Please copy out the full listing that follows exactly; no picture belongs in the copy.

[[ Records shown, beginning ]]

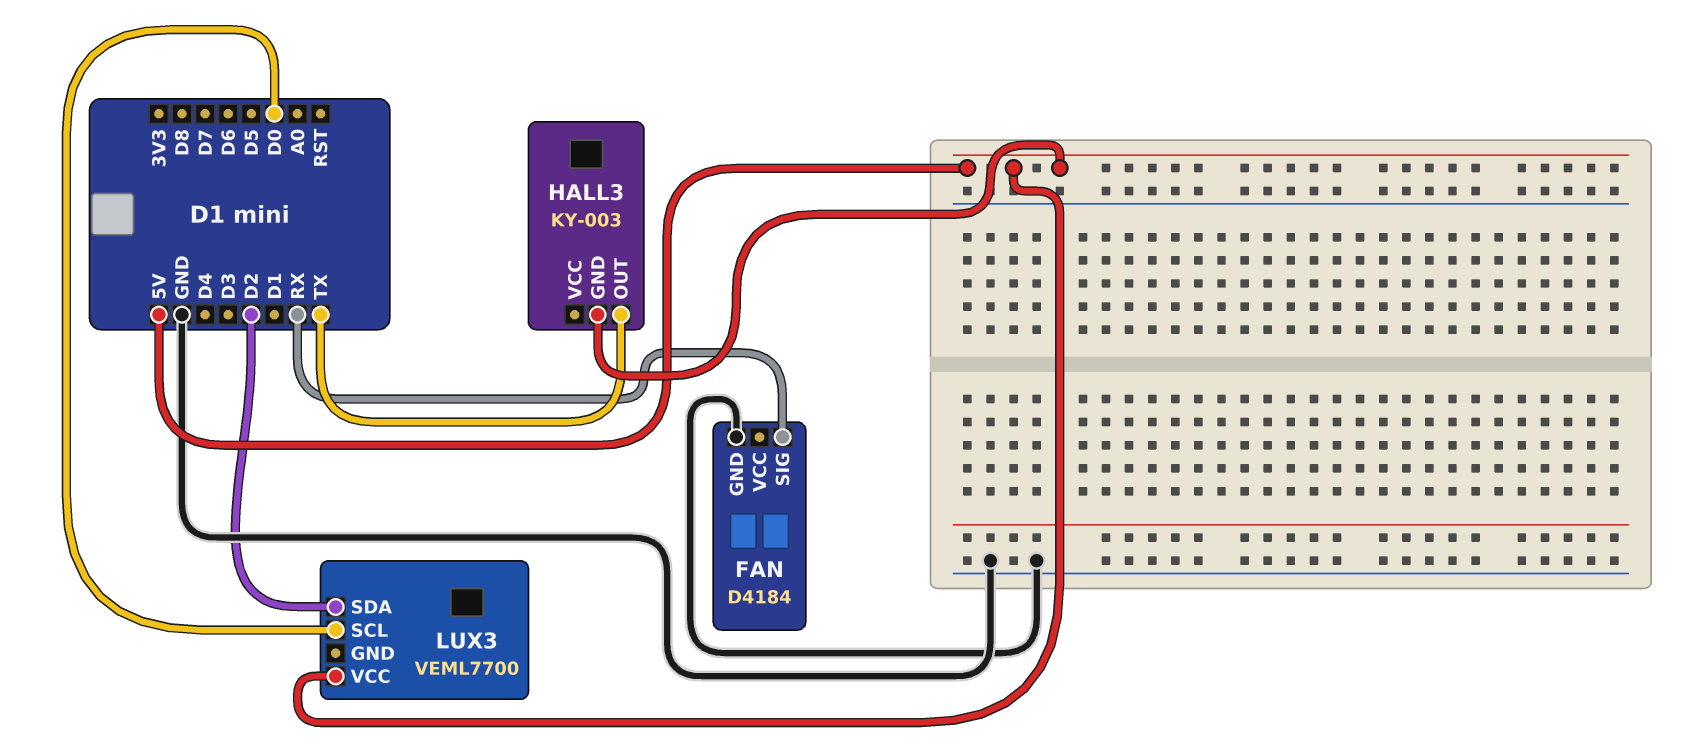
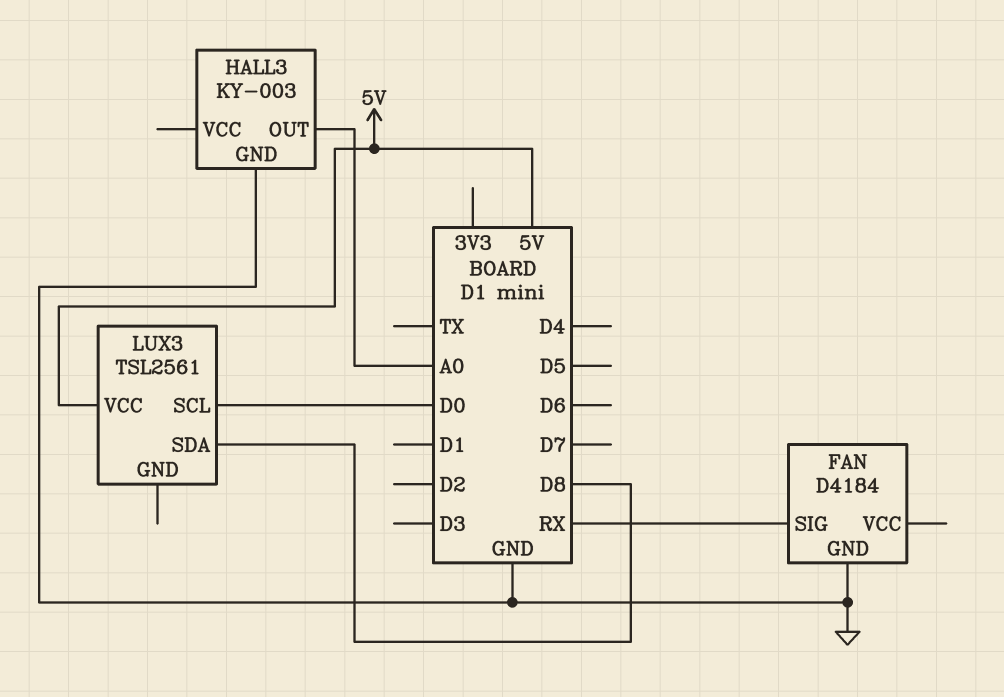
HALL3 pin GND: 5V -> GND
HALL3 pin OUT: TX -> A0
LUX3: VEML7700 -> TSL2561
LUX3 pin SDA: D2 -> D8

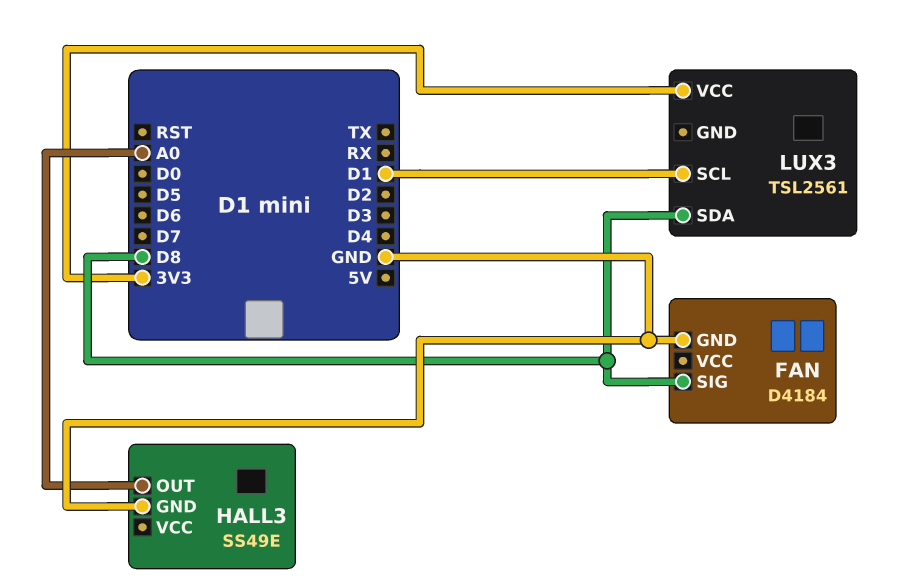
FAN pin SIG: RX -> D8
HALL3: KY-003 -> SS49E
LUX3 pin SCL: D0 -> D1
LUX3 pin VCC: 5V -> 3V3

[[ Records shown, end ]]

Solution for this task:
HALL3 pin GND: 5V -> GND
HALL3 pin OUT: TX -> A0
LUX3: VEML7700 -> TSL2561
LUX3 pin SDA: D2 -> D8

FAN pin SIG: RX -> D8
HALL3: KY-003 -> SS49E
LUX3 pin SCL: D0 -> D1
LUX3 pin VCC: 5V -> 3V3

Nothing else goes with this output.